--- Task ---
Look through the records, and whenever a line includes the word "MOSI", copy it.

--- Data excerpts ---

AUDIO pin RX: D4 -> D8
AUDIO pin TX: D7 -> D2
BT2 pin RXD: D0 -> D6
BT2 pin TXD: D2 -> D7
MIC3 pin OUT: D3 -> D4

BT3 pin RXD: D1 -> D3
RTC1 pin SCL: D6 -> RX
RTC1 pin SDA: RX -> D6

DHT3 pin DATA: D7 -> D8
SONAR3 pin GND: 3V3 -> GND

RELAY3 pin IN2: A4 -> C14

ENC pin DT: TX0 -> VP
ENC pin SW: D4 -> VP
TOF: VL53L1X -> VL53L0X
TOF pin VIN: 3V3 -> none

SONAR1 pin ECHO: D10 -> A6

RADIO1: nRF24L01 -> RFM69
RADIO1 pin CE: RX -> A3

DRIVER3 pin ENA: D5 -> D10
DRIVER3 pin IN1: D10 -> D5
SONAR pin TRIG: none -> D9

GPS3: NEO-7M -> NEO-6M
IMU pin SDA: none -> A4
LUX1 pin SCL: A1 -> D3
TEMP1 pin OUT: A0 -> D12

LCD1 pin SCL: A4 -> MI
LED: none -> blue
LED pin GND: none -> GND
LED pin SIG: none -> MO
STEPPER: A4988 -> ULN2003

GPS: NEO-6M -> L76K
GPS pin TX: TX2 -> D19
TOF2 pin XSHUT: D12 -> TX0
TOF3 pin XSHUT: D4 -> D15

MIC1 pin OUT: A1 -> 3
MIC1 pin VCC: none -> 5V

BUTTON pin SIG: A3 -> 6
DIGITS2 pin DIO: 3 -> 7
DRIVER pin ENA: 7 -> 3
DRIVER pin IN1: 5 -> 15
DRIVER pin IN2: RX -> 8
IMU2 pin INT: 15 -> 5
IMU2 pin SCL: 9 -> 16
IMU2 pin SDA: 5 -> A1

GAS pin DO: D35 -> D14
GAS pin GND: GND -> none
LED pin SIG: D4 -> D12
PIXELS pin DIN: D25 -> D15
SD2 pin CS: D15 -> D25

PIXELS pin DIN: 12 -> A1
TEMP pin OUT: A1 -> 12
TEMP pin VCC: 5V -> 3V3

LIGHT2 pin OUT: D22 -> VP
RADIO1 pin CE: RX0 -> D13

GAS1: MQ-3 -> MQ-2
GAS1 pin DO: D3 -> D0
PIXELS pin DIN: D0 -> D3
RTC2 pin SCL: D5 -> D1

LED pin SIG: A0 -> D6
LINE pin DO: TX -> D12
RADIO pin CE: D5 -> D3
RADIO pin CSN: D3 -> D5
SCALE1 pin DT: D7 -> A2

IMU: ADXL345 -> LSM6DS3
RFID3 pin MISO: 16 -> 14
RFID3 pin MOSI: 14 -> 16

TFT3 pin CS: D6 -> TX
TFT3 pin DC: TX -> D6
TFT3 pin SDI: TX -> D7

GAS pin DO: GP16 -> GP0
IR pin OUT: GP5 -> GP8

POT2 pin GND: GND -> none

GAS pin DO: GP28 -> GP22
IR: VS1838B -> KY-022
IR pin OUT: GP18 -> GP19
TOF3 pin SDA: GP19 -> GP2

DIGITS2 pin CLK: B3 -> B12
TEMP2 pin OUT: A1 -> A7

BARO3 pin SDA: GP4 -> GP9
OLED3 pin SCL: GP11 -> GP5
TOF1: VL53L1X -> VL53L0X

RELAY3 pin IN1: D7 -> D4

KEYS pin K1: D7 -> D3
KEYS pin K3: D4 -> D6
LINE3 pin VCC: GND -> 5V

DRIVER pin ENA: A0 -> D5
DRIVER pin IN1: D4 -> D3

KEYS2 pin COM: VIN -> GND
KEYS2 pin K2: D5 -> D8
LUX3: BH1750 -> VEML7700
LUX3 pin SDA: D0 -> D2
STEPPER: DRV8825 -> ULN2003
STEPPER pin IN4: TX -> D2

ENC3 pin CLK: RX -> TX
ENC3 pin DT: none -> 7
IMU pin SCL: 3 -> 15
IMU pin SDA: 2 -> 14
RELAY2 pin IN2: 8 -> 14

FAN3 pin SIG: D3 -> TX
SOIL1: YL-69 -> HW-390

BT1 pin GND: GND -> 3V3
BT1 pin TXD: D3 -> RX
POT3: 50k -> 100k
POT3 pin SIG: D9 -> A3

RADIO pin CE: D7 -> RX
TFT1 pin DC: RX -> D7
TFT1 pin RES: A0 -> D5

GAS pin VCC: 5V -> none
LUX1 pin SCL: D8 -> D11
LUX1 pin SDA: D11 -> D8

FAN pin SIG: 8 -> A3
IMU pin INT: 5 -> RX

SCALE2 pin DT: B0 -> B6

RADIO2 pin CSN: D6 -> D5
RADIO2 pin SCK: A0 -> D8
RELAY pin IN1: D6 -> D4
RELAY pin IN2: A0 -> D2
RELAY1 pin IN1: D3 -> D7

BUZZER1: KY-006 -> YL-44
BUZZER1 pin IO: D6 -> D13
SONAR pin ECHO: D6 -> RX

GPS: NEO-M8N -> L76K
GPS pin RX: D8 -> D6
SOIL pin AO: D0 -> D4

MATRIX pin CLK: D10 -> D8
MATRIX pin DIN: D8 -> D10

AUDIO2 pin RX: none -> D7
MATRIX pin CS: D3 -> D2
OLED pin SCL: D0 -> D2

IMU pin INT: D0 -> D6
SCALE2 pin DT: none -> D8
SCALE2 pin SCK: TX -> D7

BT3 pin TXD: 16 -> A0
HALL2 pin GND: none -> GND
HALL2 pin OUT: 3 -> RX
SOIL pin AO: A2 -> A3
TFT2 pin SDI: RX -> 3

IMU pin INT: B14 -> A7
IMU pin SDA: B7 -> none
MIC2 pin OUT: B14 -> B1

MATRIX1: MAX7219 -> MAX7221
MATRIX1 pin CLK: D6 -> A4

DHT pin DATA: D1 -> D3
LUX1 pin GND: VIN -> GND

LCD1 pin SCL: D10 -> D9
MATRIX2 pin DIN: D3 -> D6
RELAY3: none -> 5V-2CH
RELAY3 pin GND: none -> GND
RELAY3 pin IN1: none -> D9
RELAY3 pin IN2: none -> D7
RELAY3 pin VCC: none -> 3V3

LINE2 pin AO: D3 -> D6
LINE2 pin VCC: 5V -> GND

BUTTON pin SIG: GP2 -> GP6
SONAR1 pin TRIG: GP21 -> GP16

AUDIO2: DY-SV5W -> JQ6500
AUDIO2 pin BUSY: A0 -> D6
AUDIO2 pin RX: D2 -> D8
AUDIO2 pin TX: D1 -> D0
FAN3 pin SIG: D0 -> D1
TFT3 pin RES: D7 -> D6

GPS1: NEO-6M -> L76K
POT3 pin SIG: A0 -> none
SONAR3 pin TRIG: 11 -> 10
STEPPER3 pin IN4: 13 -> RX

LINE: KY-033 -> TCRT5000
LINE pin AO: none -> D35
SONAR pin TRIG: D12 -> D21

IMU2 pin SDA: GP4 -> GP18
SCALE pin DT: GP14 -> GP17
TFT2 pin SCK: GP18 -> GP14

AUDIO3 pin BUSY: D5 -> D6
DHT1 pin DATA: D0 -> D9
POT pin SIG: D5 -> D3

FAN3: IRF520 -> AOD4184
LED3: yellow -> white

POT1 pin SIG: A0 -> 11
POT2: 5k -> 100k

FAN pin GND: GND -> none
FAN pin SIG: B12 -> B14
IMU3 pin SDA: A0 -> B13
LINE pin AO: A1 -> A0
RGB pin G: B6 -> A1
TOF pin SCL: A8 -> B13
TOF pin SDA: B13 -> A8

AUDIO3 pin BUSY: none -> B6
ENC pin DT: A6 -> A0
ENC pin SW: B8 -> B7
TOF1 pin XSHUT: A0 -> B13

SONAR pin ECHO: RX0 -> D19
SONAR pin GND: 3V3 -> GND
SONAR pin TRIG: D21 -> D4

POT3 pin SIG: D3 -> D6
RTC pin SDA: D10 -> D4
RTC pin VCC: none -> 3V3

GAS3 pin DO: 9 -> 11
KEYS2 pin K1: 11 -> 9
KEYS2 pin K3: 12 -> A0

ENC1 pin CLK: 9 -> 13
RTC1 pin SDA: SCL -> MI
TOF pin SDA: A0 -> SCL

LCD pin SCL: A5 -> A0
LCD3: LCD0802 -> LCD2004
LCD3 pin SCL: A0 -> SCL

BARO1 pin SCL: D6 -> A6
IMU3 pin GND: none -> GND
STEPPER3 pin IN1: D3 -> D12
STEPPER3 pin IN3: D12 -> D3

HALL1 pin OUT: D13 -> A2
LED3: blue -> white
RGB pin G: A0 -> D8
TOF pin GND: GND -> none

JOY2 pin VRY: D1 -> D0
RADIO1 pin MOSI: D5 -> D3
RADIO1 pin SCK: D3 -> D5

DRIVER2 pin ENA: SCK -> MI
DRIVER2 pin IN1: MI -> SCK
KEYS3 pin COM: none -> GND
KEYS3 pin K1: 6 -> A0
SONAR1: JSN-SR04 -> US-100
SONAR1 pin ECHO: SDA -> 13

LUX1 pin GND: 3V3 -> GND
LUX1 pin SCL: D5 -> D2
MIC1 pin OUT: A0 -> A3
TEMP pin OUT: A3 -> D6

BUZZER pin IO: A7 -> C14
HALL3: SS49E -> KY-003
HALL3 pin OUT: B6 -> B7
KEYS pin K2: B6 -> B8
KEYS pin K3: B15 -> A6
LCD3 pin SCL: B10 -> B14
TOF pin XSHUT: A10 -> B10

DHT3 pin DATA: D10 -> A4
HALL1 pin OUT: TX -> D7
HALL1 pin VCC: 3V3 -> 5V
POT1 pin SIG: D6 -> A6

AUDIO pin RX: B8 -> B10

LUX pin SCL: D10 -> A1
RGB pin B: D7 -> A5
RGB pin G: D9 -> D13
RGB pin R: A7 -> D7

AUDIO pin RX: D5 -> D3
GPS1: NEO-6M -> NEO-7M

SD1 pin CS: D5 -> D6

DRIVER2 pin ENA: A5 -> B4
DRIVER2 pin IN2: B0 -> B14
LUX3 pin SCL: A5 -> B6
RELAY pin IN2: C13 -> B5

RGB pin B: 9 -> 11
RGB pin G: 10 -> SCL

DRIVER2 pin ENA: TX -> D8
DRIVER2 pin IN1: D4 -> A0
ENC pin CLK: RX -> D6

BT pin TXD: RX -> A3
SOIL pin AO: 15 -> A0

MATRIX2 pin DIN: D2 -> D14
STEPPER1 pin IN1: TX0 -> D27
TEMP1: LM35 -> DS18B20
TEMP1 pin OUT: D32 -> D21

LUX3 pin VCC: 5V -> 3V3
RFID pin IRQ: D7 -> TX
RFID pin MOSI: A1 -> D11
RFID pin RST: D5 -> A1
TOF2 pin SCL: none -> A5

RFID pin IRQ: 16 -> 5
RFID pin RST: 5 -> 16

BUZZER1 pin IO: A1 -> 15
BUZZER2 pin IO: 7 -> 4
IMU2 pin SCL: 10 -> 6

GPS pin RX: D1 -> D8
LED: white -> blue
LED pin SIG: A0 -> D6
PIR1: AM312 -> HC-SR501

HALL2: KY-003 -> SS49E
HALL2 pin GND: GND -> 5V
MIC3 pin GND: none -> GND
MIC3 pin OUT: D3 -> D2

--- Task response ---
RFID3 pin MOSI: 14 -> 16
RADIO1 pin MOSI: D5 -> D3
RFID pin MOSI: A1 -> D11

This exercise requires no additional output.